Dataset entries
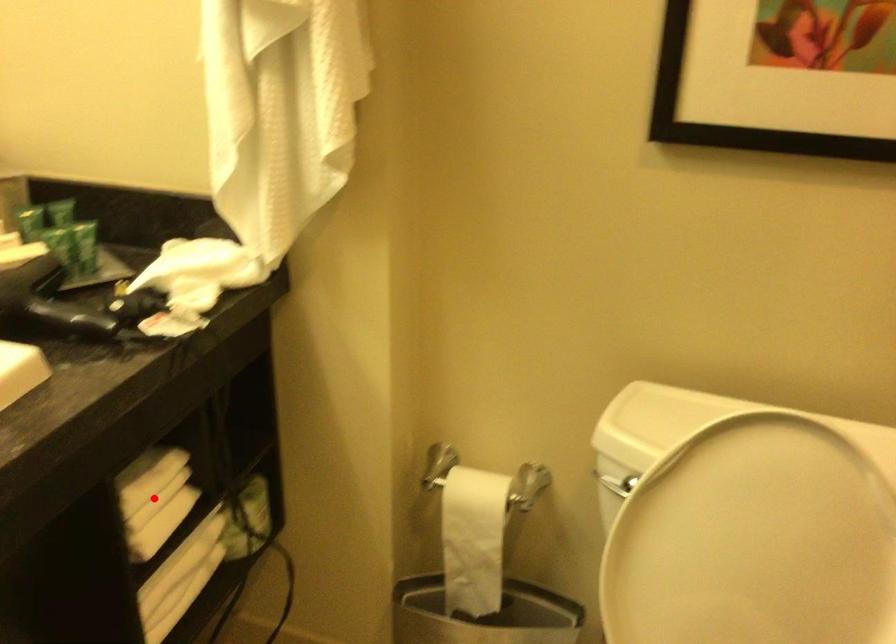
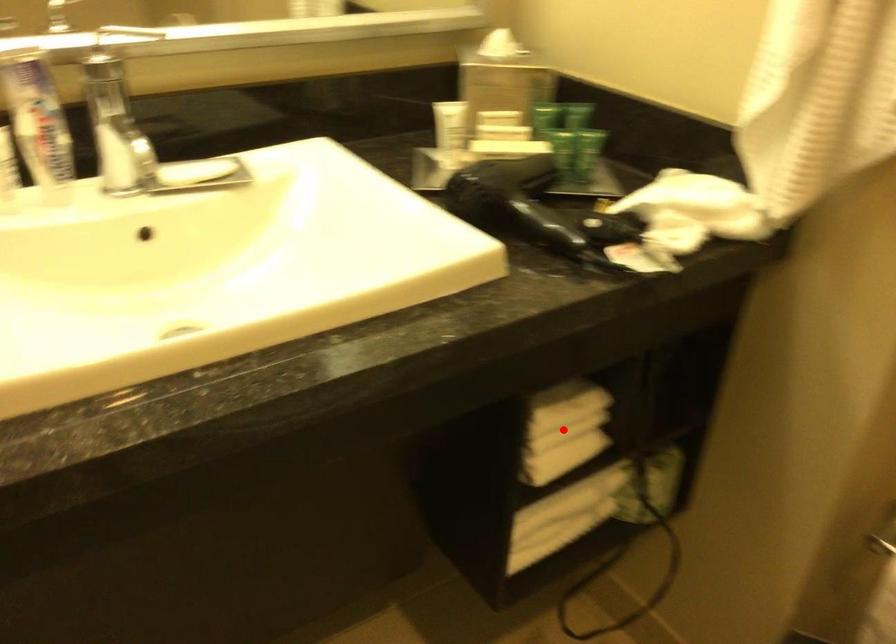
I am providing you with two images of the same scene from different viewpoints. A red point is marked on the first image and another point is marked on the second image. Do the highlighted points in image1 and image2 indicate the same real-world spot?

Yes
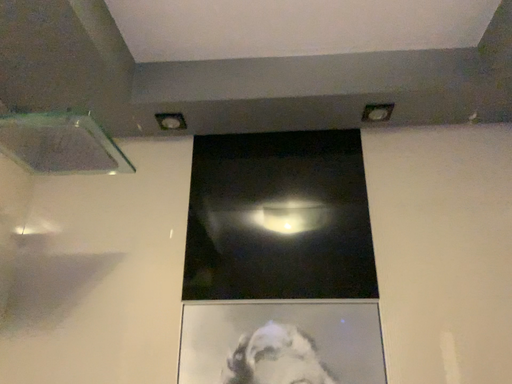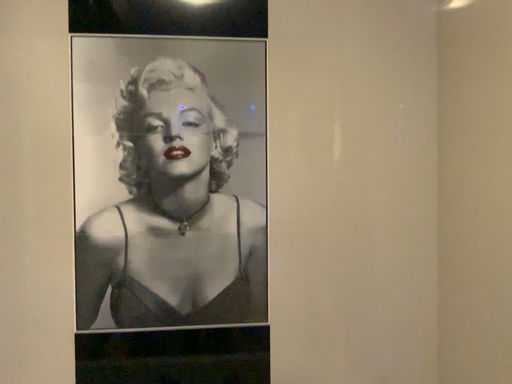
Question: Which way did the camera rotate in the video?

Choices:
 (A) rotated upward
 (B) rotated downward

Answer: (B)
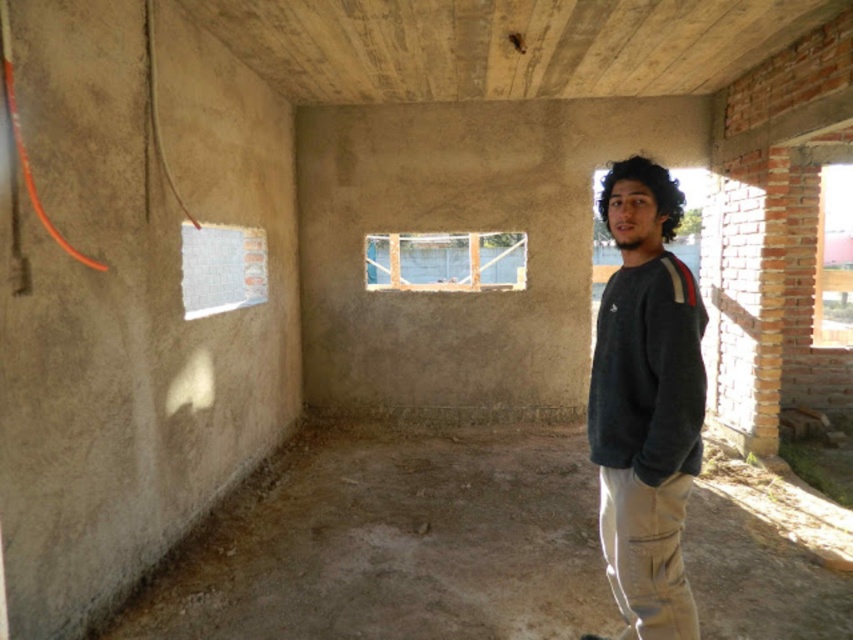
Based on the photo, you are a construction worker standing at the entrance of the room. You need to place a tool box that is 1.5 meters long on the floor. The dark gray sweater at center is in your way. Can you move the tool box around it without moving the sweater?

The dark gray sweater at center is 2.02 meters away from the camera. Since the tool box is 1.5 meters long, you can move it around the sweater as the distance allows enough space to maneuver around it.

You are a construction worker who needs to move a tool from the dark gray sweater at center to the khaki pants at lower right. Can you do this without moving the sweater or pants?

The dark gray sweater at center is 6.85 inches away from the khaki pants at lower right, so yes, you can move the tool between them since the distance is sufficient.

From the picture: You are a construction worker in the unfinished space. You see the khaki pants at lower right and the dark curly hair at upper right. Which object is smaller in size?

The khaki pants at lower right is smaller than the dark curly hair at upper right according to the description.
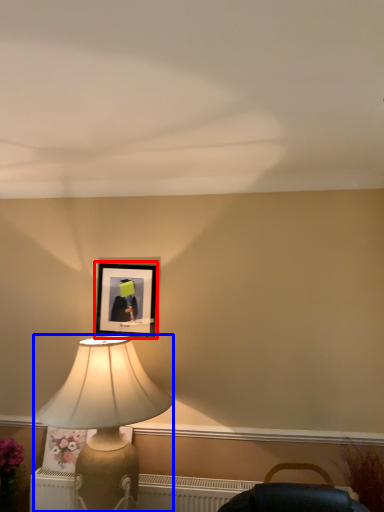
Question: Which of the following is the farthest to the observer, picture frame (highlighted by a red box) or lamp (highlighted by a blue box)?

Choices:
 (A) picture frame
 (B) lamp

Answer: (A)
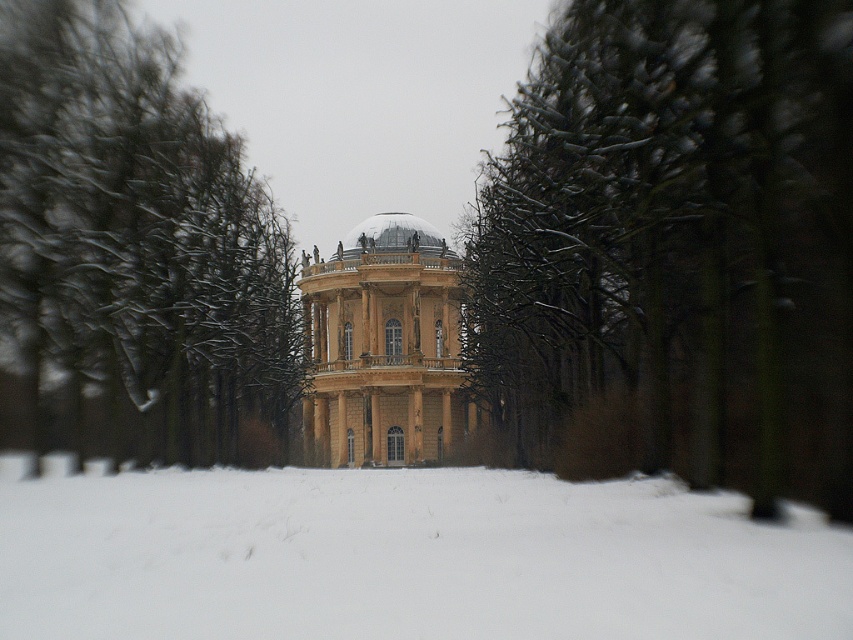
Question: Among these points, which one is farthest from the camera?

Choices:
 (A) (112, 380)
 (B) (399, 332)
 (C) (351, 253)
 (D) (572, 131)

Answer: (C)

Question: Can you confirm if snow-covered branches at center is positioned to the right of golden stone palace at center?

Choices:
 (A) yes
 (B) no

Answer: (A)

Question: Which point is farther to the camera?

Choices:
 (A) snow-covered branches at center
 (B) golden stone palace at center

Answer: (B)

Question: In this image, where is golden stone palace at center located relative to shiny gold dome at center?

Choices:
 (A) above
 (B) below

Answer: (B)

Question: Where is white fluffy snow at lower center located in relation to snow-covered branches at left in the image?

Choices:
 (A) below
 (B) above

Answer: (A)

Question: Among these points, which one is farthest from the camera?

Choices:
 (A) 358,250
 (B) 68,205
 (C) 334,417
 (D) 851,326

Answer: (A)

Task item
Rewrite all of the records above, replacing every occurrence of "construction worker" with "warehouse worker" and leaving everything else unchanged. Leave out the pictures.

Response to the task
I am providing you with two images of the same scene from different viewpoints. A red point is marked on the first image and another point is marked on the second image. Do the highlighted points in image1 and image2 indicate the same real-world spot?

Yes
Question: Which way did the camera rotate in the video?

Choices:
 (A) rotated upward
 (B) rotated downward

Answer: (B)
Based on the photo, you are a warehouse worker standing at the entrance of the room. You need to place a tool box that is 1.5 meters long on the floor. The dark gray sweater at center is in your way. Can you move the tool box around it without moving the sweater?

The dark gray sweater at center is 2.02 meters away from the camera. Since the tool box is 1.5 meters long, you can move it around the sweater as the distance allows enough space to maneuver around it.

You are a warehouse worker who needs to move a tool from the dark gray sweater at center to the khaki pants at lower right. Can you do this without moving the sweater or pants?

The dark gray sweater at center is 6.85 inches away from the khaki pants at lower right, so yes, you can move the tool between them since the distance is sufficient.

From the picture: You are a warehouse worker in the unfinished space. You see the khaki pants at lower right and the dark curly hair at upper right. Which object is smaller in size?

The khaki pants at lower right is smaller than the dark curly hair at upper right according to the description.
Question: Which of the following is the farthest to the observer, picture frame (highlighted by a red box) or lamp (highlighted by a blue box)?

Choices:
 (A) picture frame
 (B) lamp

Answer: (A)
Question: Among these points, which one is farthest from the camera?

Choices:
 (A) (112, 380)
 (B) (399, 332)
 (C) (351, 253)
 (D) (572, 131)

Answer: (C)

Question: Can you confirm if snow-covered branches at center is positioned to the right of golden stone palace at center?

Choices:
 (A) yes
 (B) no

Answer: (A)

Question: Which point is farther to the camera?

Choices:
 (A) snow-covered branches at center
 (B) golden stone palace at center

Answer: (B)

Question: In this image, where is golden stone palace at center located relative to shiny gold dome at center?

Choices:
 (A) above
 (B) below

Answer: (B)

Question: Where is white fluffy snow at lower center located in relation to snow-covered branches at left in the image?

Choices:
 (A) below
 (B) above

Answer: (A)

Question: Among these points, which one is farthest from the camera?

Choices:
 (A) 358,250
 (B) 68,205
 (C) 334,417
 (D) 851,326

Answer: (A)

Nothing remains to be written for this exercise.